# Work required
Return all entries verbatim; skip any pictures.

================================

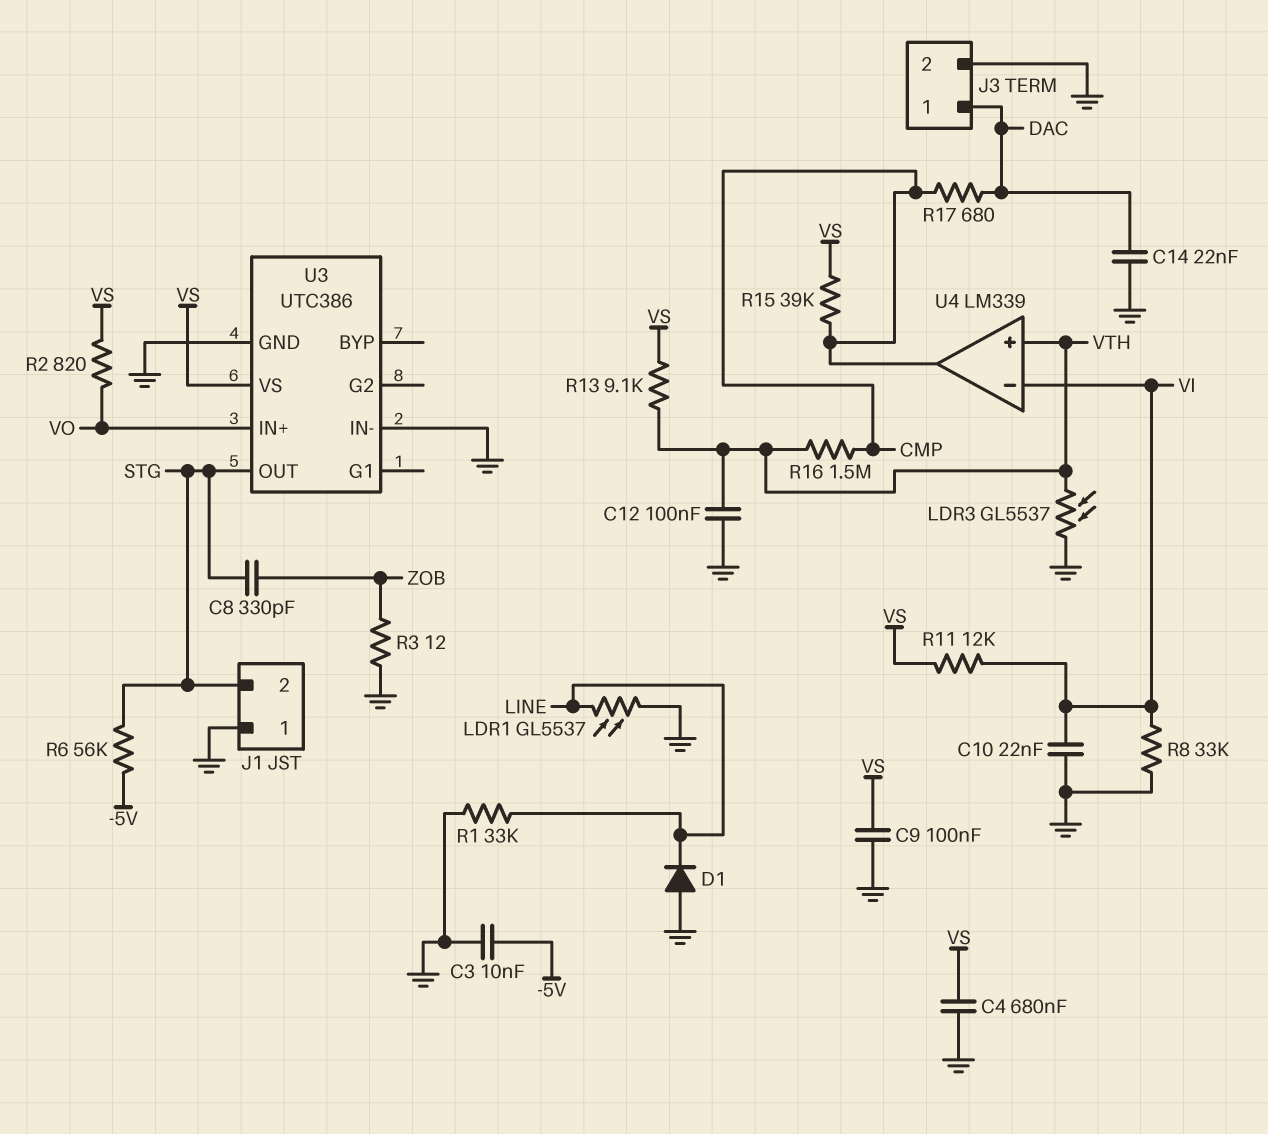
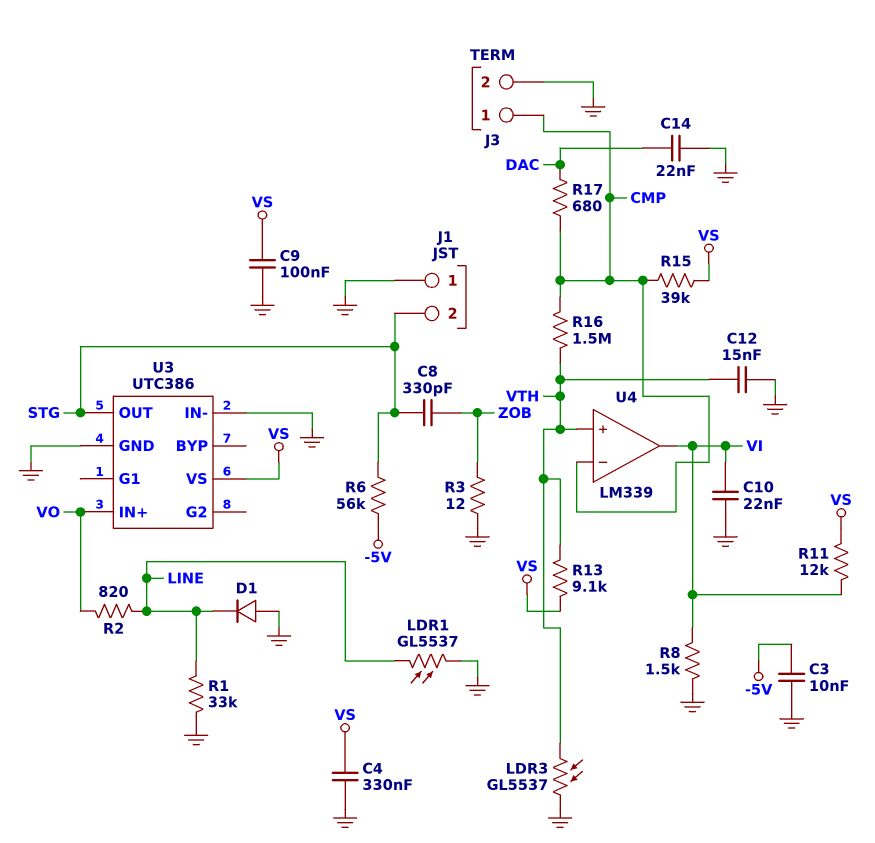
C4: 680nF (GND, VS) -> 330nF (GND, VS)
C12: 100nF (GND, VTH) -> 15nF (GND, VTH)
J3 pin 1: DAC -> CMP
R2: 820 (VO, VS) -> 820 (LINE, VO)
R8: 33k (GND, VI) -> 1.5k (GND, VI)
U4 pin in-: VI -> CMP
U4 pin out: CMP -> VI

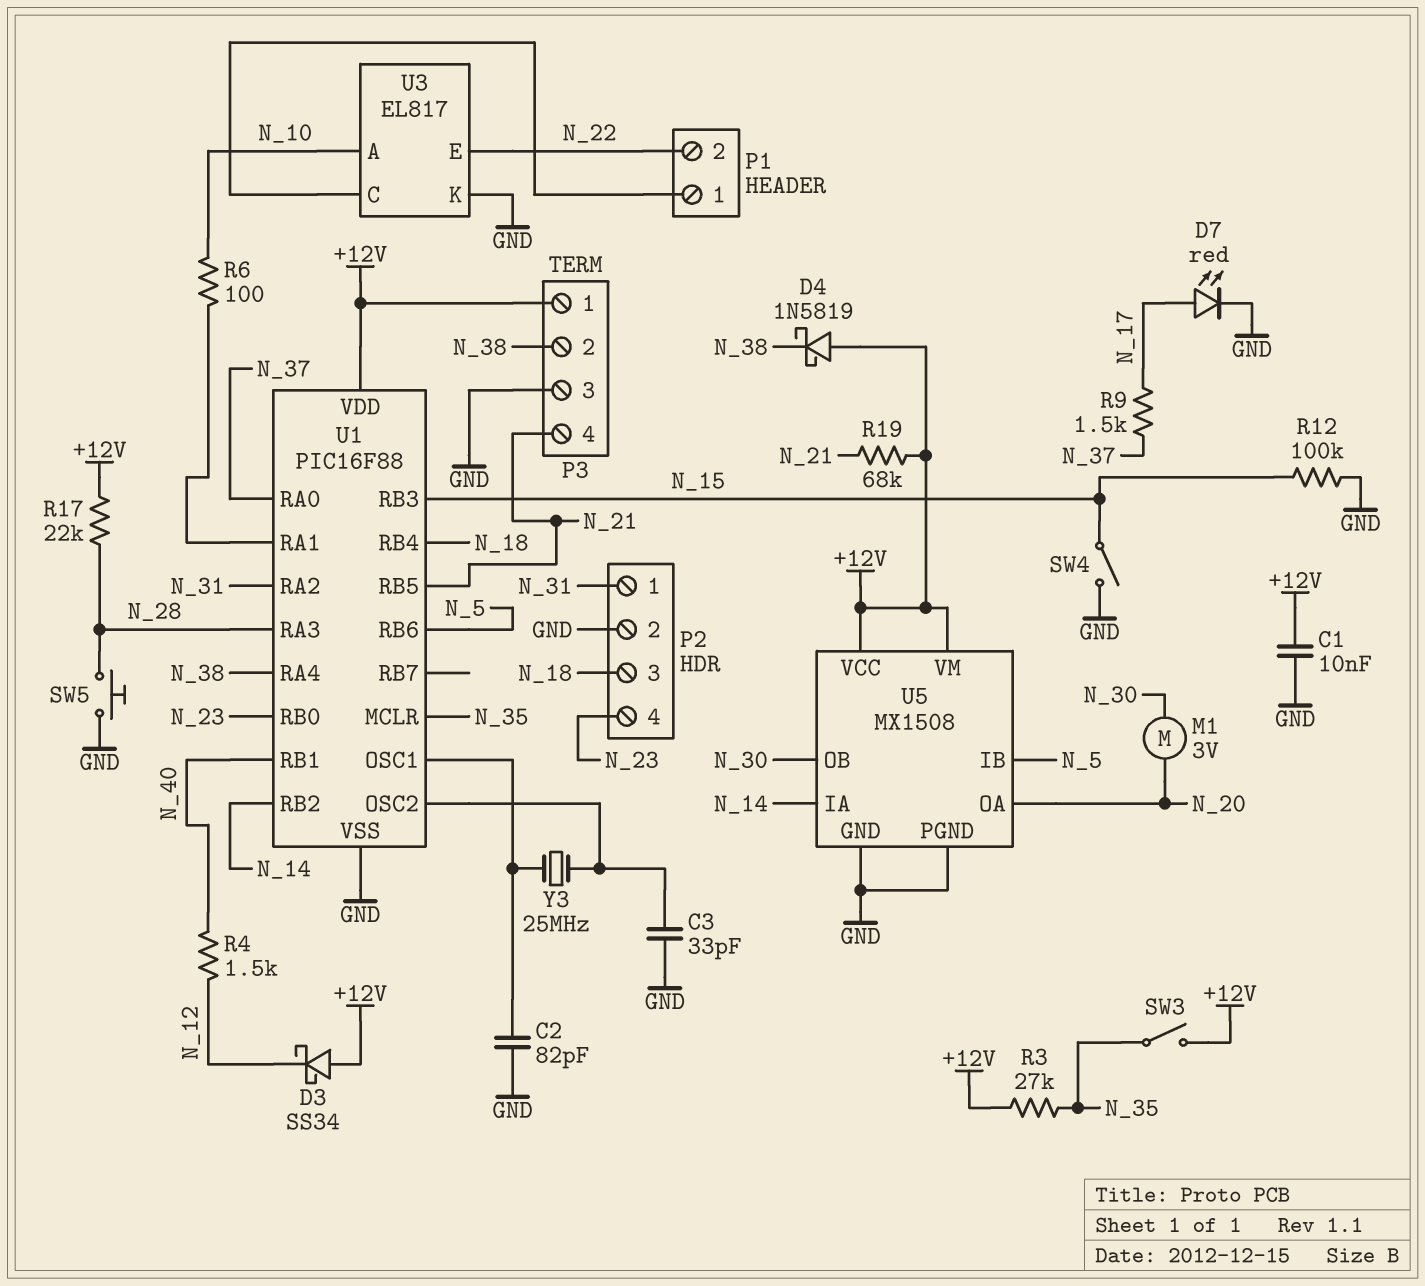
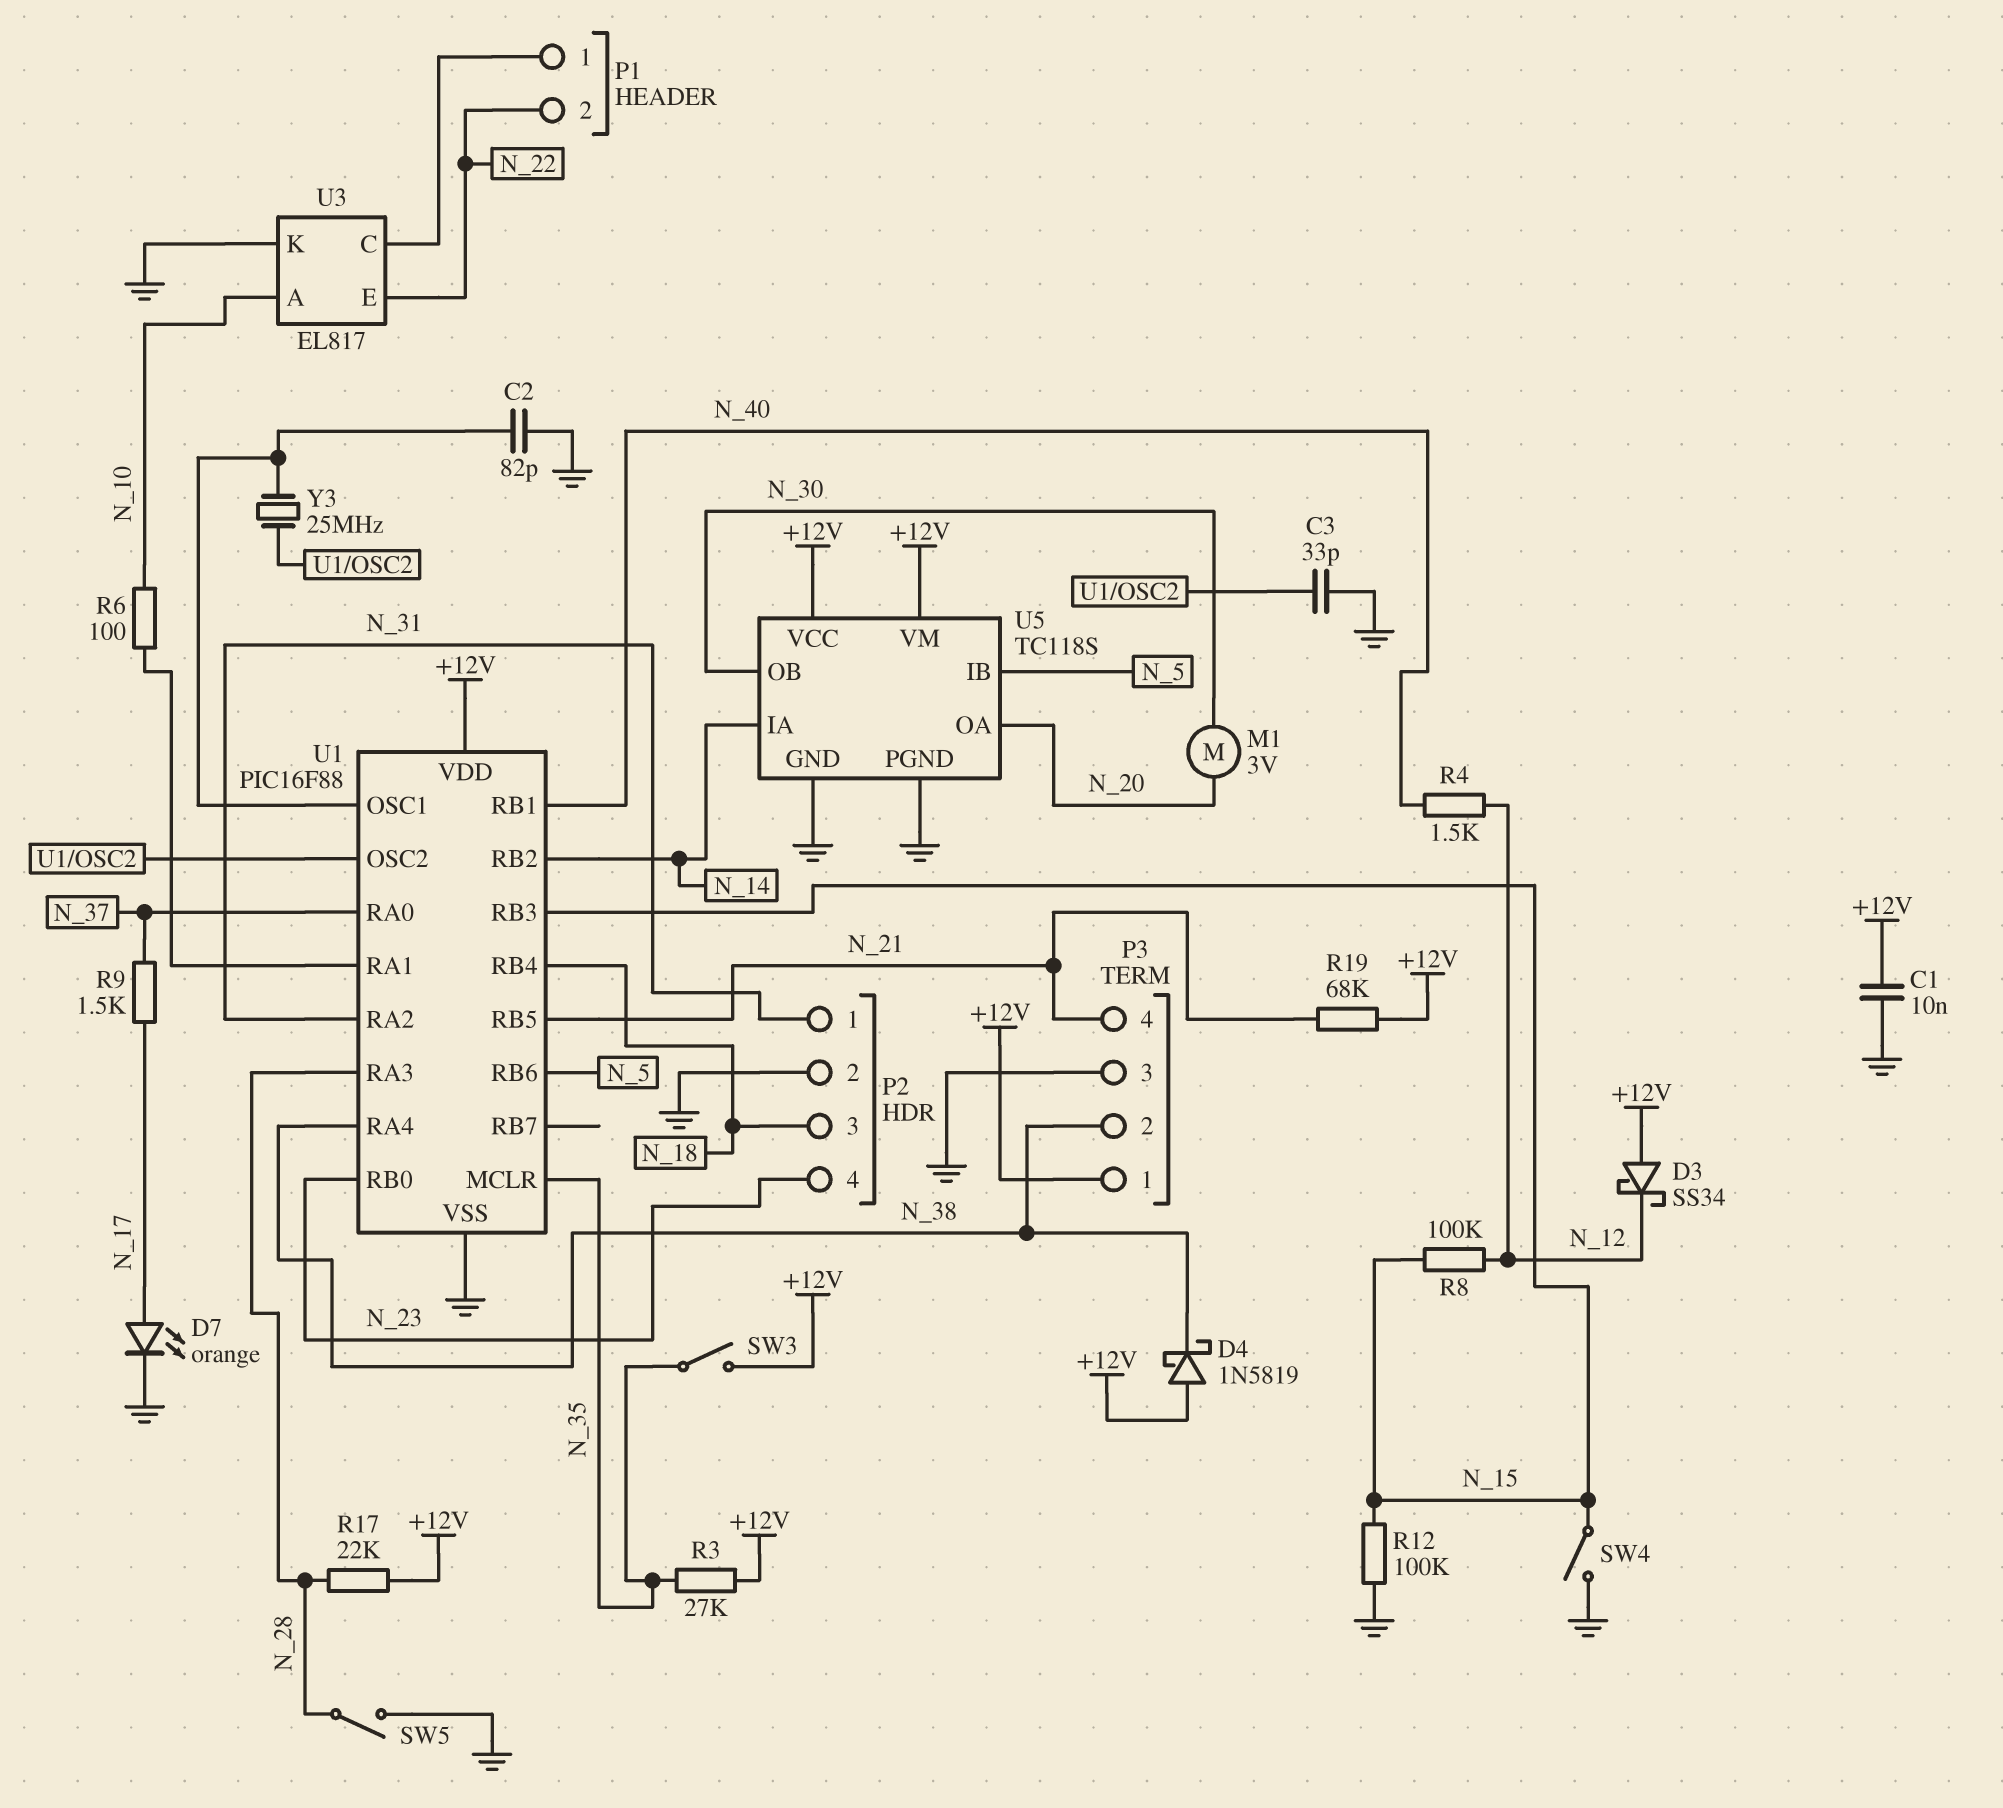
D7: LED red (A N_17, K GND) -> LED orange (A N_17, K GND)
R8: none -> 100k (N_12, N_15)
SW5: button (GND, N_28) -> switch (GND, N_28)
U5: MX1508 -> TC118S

================================

# The answer
C4: 680nF (GND, VS) -> 330nF (GND, VS)
C12: 100nF (GND, VTH) -> 15nF (GND, VTH)
J3 pin 1: DAC -> CMP
R2: 820 (VO, VS) -> 820 (LINE, VO)
R8: 33k (GND, VI) -> 1.5k (GND, VI)
U4 pin in-: VI -> CMP
U4 pin out: CMP -> VI

D7: LED red (A N_17, K GND) -> LED orange (A N_17, K GND)
R8: none -> 100k (N_12, N_15)
SW5: button (GND, N_28) -> switch (GND, N_28)
U5: MX1508 -> TC118S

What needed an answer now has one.